(Colored shape tracking data)
§ §
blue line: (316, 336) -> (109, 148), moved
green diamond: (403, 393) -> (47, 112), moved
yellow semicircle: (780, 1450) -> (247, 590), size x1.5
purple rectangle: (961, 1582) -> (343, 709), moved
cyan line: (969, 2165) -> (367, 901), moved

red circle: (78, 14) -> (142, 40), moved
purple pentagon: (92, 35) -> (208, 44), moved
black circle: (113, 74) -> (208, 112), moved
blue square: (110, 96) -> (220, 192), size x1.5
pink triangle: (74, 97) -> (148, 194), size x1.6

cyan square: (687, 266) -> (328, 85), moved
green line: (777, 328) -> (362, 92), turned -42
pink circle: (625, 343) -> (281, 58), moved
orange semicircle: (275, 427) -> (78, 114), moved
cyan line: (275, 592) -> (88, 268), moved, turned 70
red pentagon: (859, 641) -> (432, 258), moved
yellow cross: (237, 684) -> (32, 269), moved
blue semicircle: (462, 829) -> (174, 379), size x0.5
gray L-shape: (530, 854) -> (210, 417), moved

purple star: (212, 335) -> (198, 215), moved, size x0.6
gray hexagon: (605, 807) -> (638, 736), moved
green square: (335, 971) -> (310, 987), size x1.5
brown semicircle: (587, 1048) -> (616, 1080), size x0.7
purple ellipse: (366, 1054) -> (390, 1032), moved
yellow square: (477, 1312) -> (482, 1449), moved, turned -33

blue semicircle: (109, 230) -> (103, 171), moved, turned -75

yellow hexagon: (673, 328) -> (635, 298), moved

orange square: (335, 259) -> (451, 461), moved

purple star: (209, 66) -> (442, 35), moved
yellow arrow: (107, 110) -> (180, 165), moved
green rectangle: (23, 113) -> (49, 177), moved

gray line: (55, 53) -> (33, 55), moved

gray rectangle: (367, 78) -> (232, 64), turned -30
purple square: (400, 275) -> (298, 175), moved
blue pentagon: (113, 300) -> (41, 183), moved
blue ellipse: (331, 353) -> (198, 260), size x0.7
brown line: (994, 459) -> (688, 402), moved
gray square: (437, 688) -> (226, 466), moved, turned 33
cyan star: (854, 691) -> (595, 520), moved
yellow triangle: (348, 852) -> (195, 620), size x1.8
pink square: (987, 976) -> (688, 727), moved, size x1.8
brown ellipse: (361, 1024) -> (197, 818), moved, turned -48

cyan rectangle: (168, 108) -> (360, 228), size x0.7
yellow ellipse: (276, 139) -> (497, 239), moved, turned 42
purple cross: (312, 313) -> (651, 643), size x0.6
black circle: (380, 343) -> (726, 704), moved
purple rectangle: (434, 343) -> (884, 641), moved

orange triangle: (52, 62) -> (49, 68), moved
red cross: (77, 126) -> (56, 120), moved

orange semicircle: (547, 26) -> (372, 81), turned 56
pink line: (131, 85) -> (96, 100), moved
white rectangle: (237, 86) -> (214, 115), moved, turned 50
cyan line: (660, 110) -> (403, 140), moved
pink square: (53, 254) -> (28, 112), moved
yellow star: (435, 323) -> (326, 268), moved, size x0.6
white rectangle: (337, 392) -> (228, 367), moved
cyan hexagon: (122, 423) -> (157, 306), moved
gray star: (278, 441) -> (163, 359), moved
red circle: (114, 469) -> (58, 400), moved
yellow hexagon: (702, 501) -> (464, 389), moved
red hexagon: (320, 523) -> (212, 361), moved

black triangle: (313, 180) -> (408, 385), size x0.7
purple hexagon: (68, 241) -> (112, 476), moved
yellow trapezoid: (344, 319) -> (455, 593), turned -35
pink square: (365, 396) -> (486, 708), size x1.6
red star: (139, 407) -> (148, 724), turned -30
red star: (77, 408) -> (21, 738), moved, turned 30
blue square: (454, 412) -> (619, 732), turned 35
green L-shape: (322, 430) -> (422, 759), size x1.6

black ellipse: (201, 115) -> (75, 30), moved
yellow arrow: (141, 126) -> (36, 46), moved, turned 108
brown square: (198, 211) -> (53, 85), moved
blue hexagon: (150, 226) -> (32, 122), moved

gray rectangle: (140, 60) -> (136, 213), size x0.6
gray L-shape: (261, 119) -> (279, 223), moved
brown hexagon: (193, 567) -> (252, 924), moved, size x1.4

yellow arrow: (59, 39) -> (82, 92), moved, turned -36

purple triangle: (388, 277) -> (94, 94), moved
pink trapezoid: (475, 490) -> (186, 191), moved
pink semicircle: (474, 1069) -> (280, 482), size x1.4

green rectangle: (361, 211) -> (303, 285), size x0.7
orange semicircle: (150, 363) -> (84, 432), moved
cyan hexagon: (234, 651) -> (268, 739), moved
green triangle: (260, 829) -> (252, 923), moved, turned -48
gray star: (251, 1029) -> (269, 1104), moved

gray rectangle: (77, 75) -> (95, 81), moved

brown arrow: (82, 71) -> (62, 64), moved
§ §
== What you should do ==
Output the records above in full, with nothing altered.

== Answer box ==
blue line: (316, 336) -> (109, 148), moved
green diamond: (403, 393) -> (47, 112), moved
yellow semicircle: (780, 1450) -> (247, 590), size x1.5
purple rectangle: (961, 1582) -> (343, 709), moved
cyan line: (969, 2165) -> (367, 901), moved

red circle: (78, 14) -> (142, 40), moved
purple pentagon: (92, 35) -> (208, 44), moved
black circle: (113, 74) -> (208, 112), moved
blue square: (110, 96) -> (220, 192), size x1.5
pink triangle: (74, 97) -> (148, 194), size x1.6

cyan square: (687, 266) -> (328, 85), moved
green line: (777, 328) -> (362, 92), turned -42
pink circle: (625, 343) -> (281, 58), moved
orange semicircle: (275, 427) -> (78, 114), moved
cyan line: (275, 592) -> (88, 268), moved, turned 70
red pentagon: (859, 641) -> (432, 258), moved
yellow cross: (237, 684) -> (32, 269), moved
blue semicircle: (462, 829) -> (174, 379), size x0.5
gray L-shape: (530, 854) -> (210, 417), moved

purple star: (212, 335) -> (198, 215), moved, size x0.6
gray hexagon: (605, 807) -> (638, 736), moved
green square: (335, 971) -> (310, 987), size x1.5
brown semicircle: (587, 1048) -> (616, 1080), size x0.7
purple ellipse: (366, 1054) -> (390, 1032), moved
yellow square: (477, 1312) -> (482, 1449), moved, turned -33

blue semicircle: (109, 230) -> (103, 171), moved, turned -75

yellow hexagon: (673, 328) -> (635, 298), moved

orange square: (335, 259) -> (451, 461), moved

purple star: (209, 66) -> (442, 35), moved
yellow arrow: (107, 110) -> (180, 165), moved
green rectangle: (23, 113) -> (49, 177), moved

gray line: (55, 53) -> (33, 55), moved

gray rectangle: (367, 78) -> (232, 64), turned -30
purple square: (400, 275) -> (298, 175), moved
blue pentagon: (113, 300) -> (41, 183), moved
blue ellipse: (331, 353) -> (198, 260), size x0.7
brown line: (994, 459) -> (688, 402), moved
gray square: (437, 688) -> (226, 466), moved, turned 33
cyan star: (854, 691) -> (595, 520), moved
yellow triangle: (348, 852) -> (195, 620), size x1.8
pink square: (987, 976) -> (688, 727), moved, size x1.8
brown ellipse: (361, 1024) -> (197, 818), moved, turned -48

cyan rectangle: (168, 108) -> (360, 228), size x0.7
yellow ellipse: (276, 139) -> (497, 239), moved, turned 42
purple cross: (312, 313) -> (651, 643), size x0.6
black circle: (380, 343) -> (726, 704), moved
purple rectangle: (434, 343) -> (884, 641), moved

orange triangle: (52, 62) -> (49, 68), moved
red cross: (77, 126) -> (56, 120), moved

orange semicircle: (547, 26) -> (372, 81), turned 56
pink line: (131, 85) -> (96, 100), moved
white rectangle: (237, 86) -> (214, 115), moved, turned 50
cyan line: (660, 110) -> (403, 140), moved
pink square: (53, 254) -> (28, 112), moved
yellow star: (435, 323) -> (326, 268), moved, size x0.6
white rectangle: (337, 392) -> (228, 367), moved
cyan hexagon: (122, 423) -> (157, 306), moved
gray star: (278, 441) -> (163, 359), moved
red circle: (114, 469) -> (58, 400), moved
yellow hexagon: (702, 501) -> (464, 389), moved
red hexagon: (320, 523) -> (212, 361), moved

black triangle: (313, 180) -> (408, 385), size x0.7
purple hexagon: (68, 241) -> (112, 476), moved
yellow trapezoid: (344, 319) -> (455, 593), turned -35
pink square: (365, 396) -> (486, 708), size x1.6
red star: (139, 407) -> (148, 724), turned -30
red star: (77, 408) -> (21, 738), moved, turned 30
blue square: (454, 412) -> (619, 732), turned 35
green L-shape: (322, 430) -> (422, 759), size x1.6

black ellipse: (201, 115) -> (75, 30), moved
yellow arrow: (141, 126) -> (36, 46), moved, turned 108
brown square: (198, 211) -> (53, 85), moved
blue hexagon: (150, 226) -> (32, 122), moved

gray rectangle: (140, 60) -> (136, 213), size x0.6
gray L-shape: (261, 119) -> (279, 223), moved
brown hexagon: (193, 567) -> (252, 924), moved, size x1.4

yellow arrow: (59, 39) -> (82, 92), moved, turned -36

purple triangle: (388, 277) -> (94, 94), moved
pink trapezoid: (475, 490) -> (186, 191), moved
pink semicircle: (474, 1069) -> (280, 482), size x1.4

green rectangle: (361, 211) -> (303, 285), size x0.7
orange semicircle: (150, 363) -> (84, 432), moved
cyan hexagon: (234, 651) -> (268, 739), moved
green triangle: (260, 829) -> (252, 923), moved, turned -48
gray star: (251, 1029) -> (269, 1104), moved

gray rectangle: (77, 75) -> (95, 81), moved

brown arrow: (82, 71) -> (62, 64), moved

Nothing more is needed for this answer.